**What this task involves:**
I'd like the data below restated word for word, with the pictures left out.

**Data shown:**
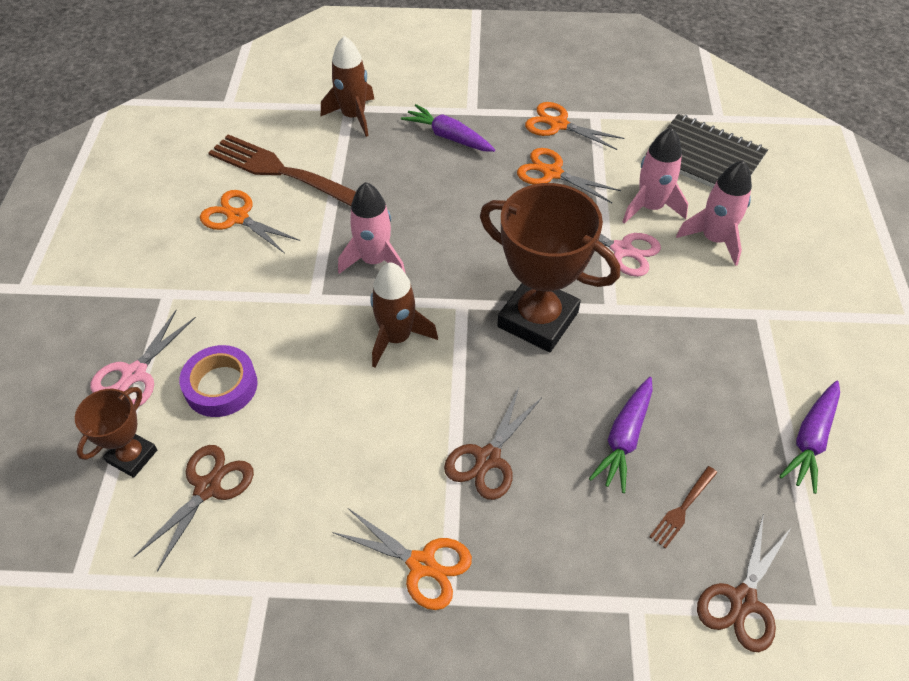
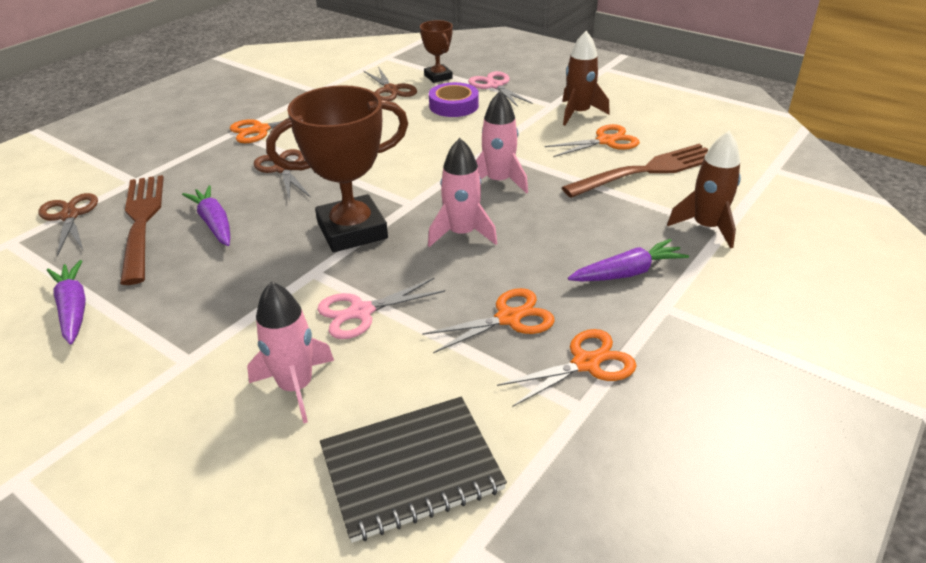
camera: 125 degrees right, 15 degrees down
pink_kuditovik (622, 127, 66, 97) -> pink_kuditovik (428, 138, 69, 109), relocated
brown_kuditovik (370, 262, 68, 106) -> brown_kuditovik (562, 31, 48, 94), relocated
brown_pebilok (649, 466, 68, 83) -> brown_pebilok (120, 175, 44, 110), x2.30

**Result:**
camera: 125 degrees right, 15 degrees down
pink_kuditovik (622, 127, 66, 97) -> pink_kuditovik (428, 138, 69, 109), relocated
brown_kuditovik (370, 262, 68, 106) -> brown_kuditovik (562, 31, 48, 94), relocated
brown_pebilok (649, 466, 68, 83) -> brown_pebilok (120, 175, 44, 110), x2.30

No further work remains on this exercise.